### Your goal:
From the line that includes "Point out each" down to the final line of the data below, copy every line exactly and leave the rest out.

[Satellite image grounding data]
________
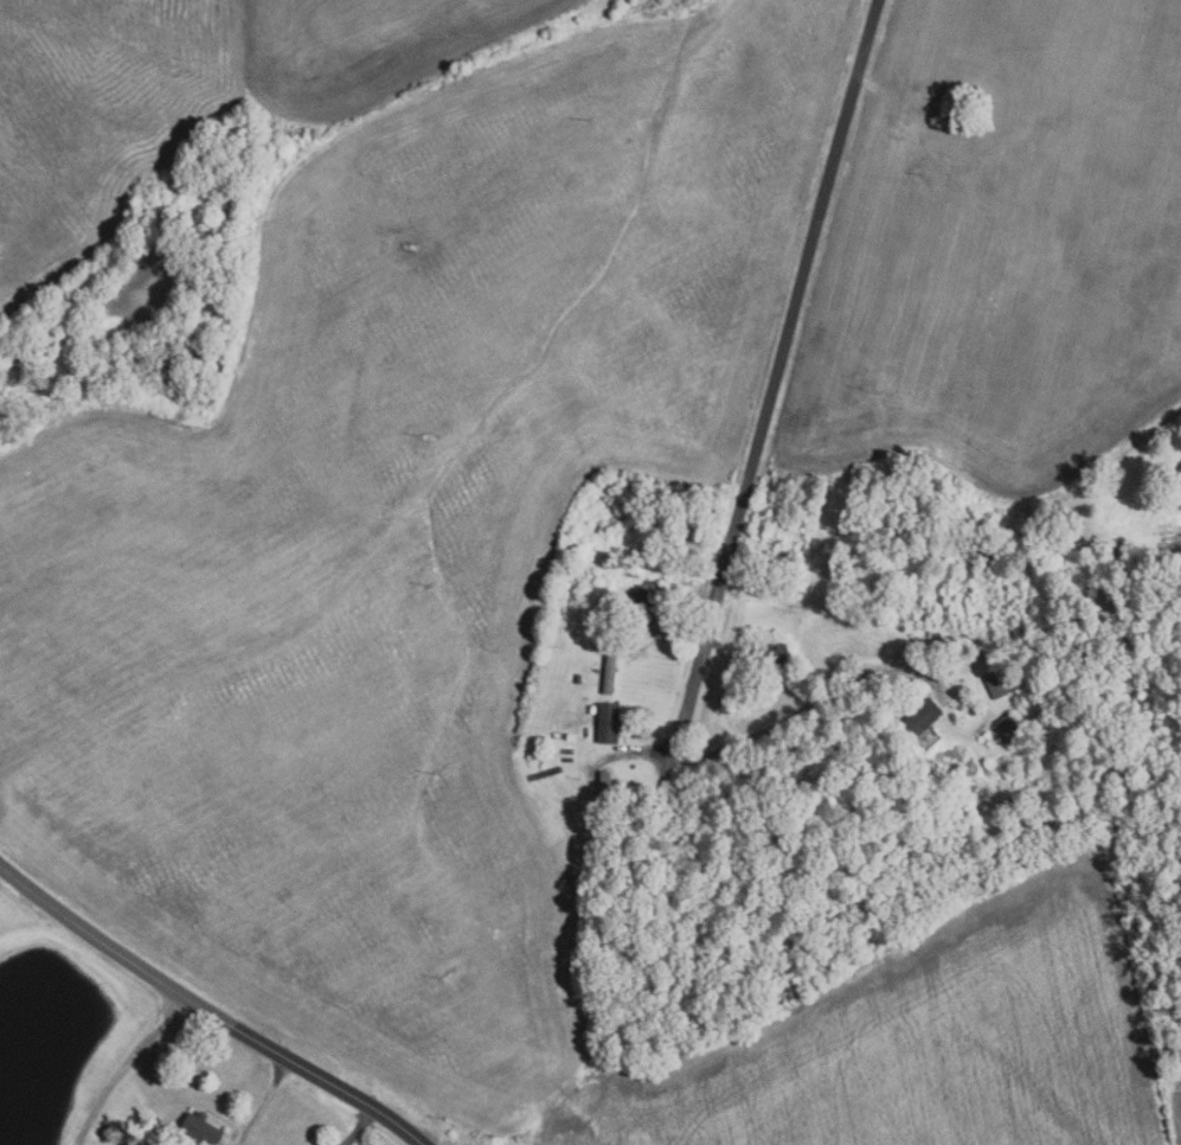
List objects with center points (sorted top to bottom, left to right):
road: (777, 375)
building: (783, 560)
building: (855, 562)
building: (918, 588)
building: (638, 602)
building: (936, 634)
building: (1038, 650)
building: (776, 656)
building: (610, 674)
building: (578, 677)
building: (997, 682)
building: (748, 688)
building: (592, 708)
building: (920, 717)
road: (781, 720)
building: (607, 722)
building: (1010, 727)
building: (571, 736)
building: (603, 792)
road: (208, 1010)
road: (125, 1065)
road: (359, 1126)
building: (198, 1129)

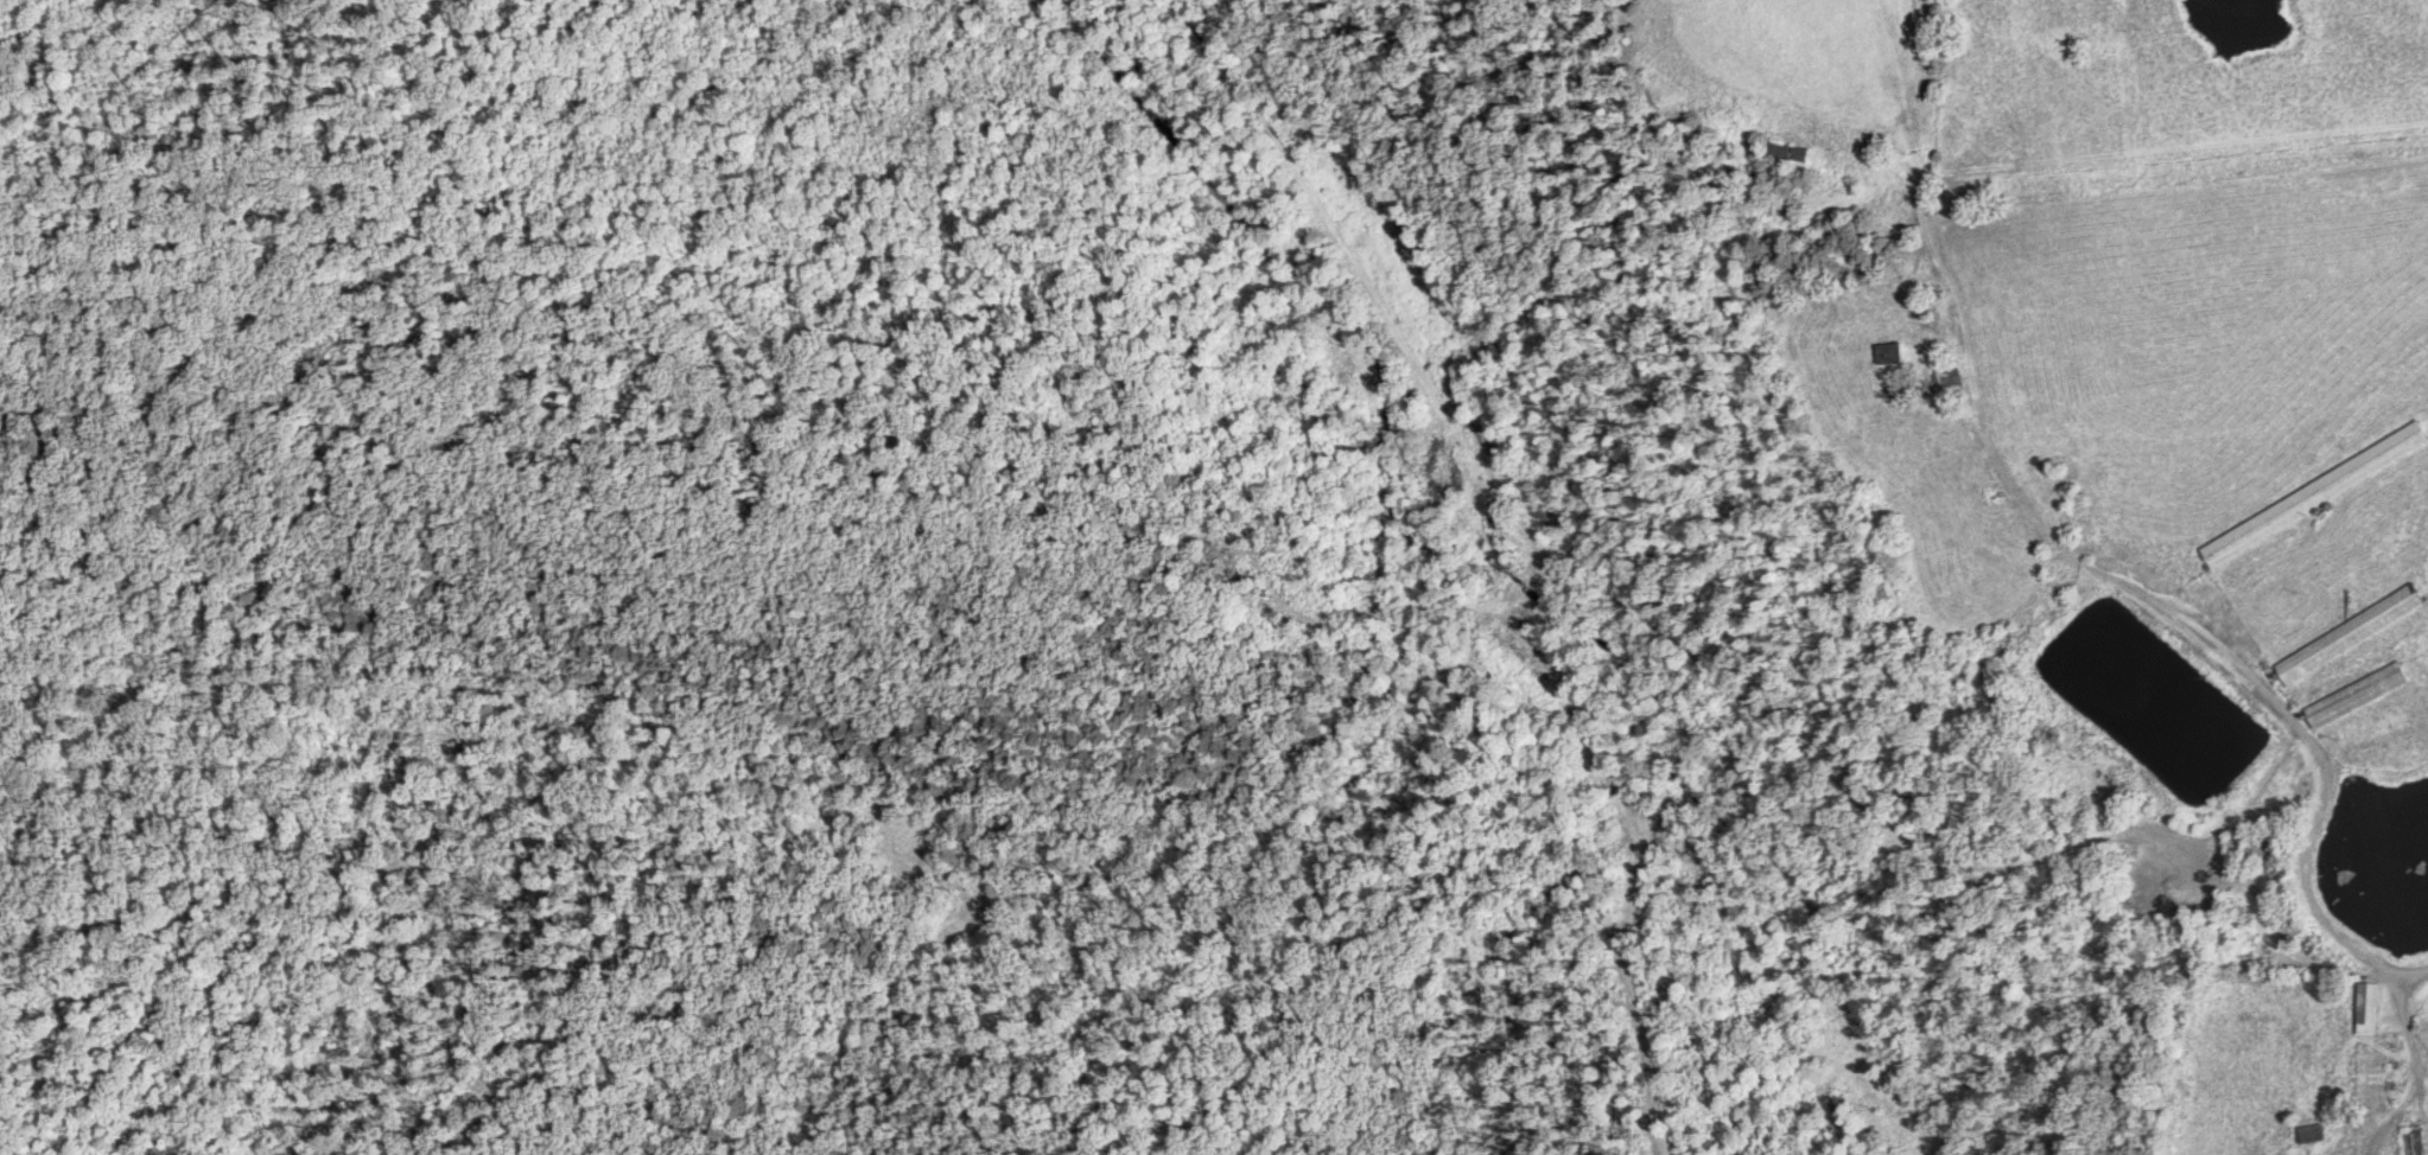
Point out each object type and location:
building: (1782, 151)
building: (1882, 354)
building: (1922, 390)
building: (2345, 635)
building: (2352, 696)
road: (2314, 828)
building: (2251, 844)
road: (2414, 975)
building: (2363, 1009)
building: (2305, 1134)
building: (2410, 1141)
________
### Result:
Point out each object type and location:
building: (1782, 151)
building: (1882, 354)
building: (1922, 390)
building: (2345, 635)
building: (2352, 696)
road: (2314, 828)
building: (2251, 844)
road: (2414, 975)
building: (2363, 1009)
building: (2305, 1134)
building: (2410, 1141)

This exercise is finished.